Records follow. Copy every line with "cone".

• Data to use
▼▼▼
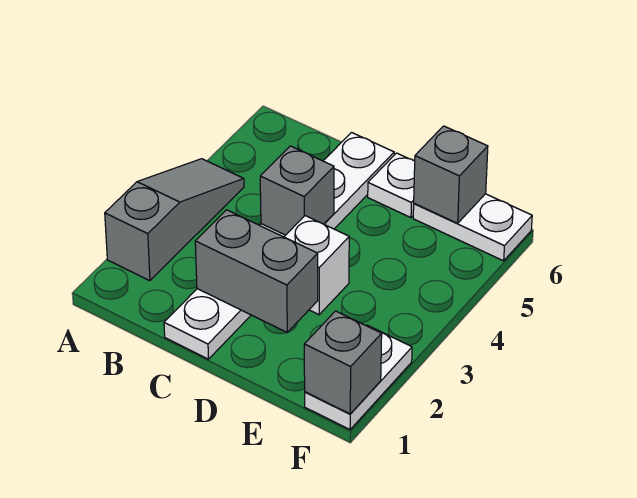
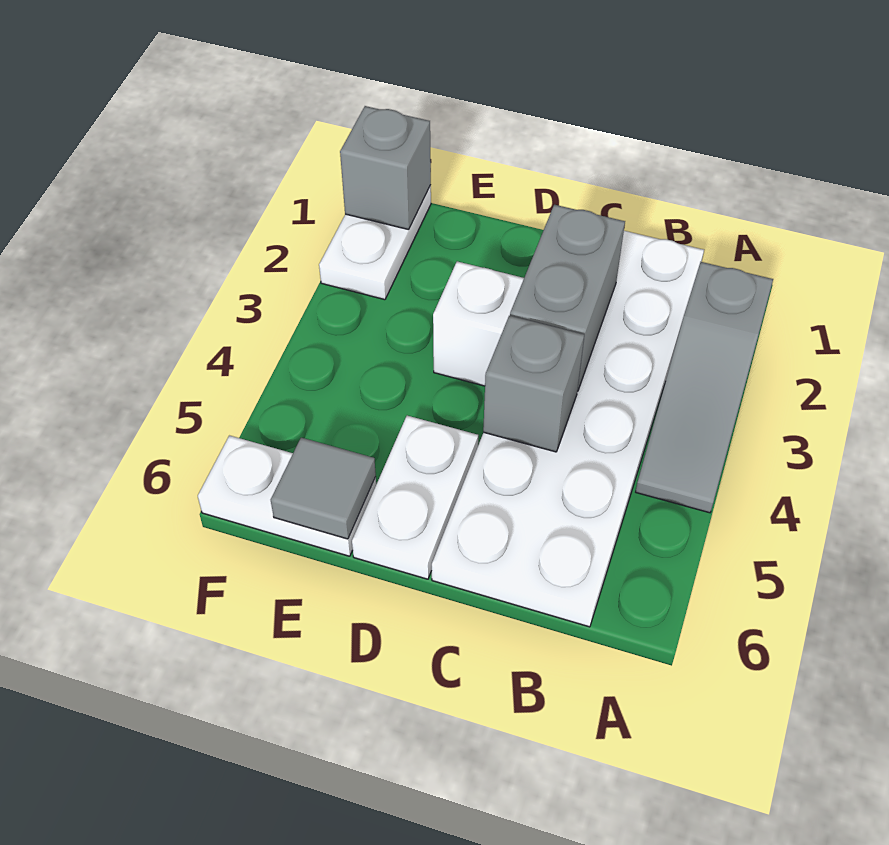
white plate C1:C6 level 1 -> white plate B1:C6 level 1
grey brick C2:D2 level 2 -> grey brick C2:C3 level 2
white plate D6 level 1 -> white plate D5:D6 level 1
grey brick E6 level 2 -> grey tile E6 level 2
▲▲▲
▼▼▼
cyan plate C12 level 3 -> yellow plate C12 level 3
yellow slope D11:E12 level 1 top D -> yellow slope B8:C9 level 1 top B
▲▲▲
▼▼▼
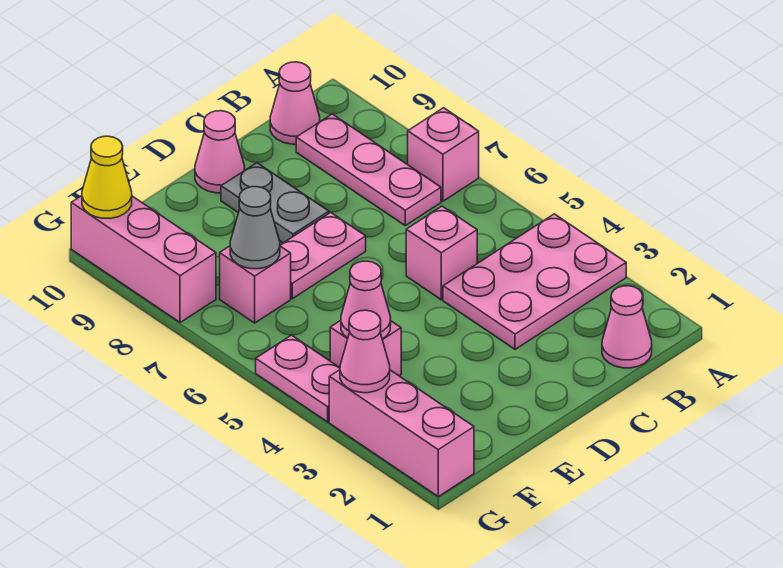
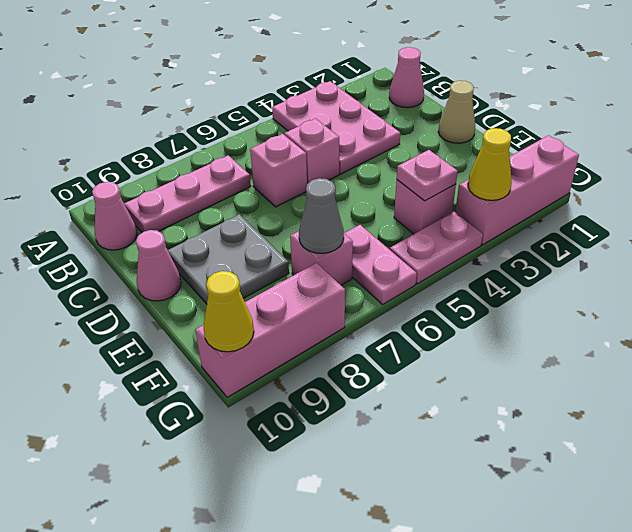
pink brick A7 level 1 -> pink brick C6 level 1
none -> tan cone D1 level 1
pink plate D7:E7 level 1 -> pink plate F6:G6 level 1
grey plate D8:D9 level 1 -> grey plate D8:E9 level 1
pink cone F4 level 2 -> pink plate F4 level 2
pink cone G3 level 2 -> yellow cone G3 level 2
▲▲▲
• Response to this task
none -> tan cone D1 level 1
pink cone F4 level 2 -> pink plate F4 level 2
pink cone G3 level 2 -> yellow cone G3 level 2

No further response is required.